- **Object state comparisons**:

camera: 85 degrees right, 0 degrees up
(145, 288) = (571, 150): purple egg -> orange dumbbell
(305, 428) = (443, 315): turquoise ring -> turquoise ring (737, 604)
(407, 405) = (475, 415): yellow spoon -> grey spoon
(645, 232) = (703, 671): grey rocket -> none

- **Work required**: Exactly as written, output all of the entries.

- **Answer to this task**:
camera: 85 degrees right, 0 degrees up
(145, 288) = (571, 150): purple egg -> orange dumbbell
(305, 428) = (443, 315): turquoise ring -> turquoise ring (737, 604)
(407, 405) = (475, 415): yellow spoon -> grey spoon
(645, 232) = (703, 671): grey rocket -> none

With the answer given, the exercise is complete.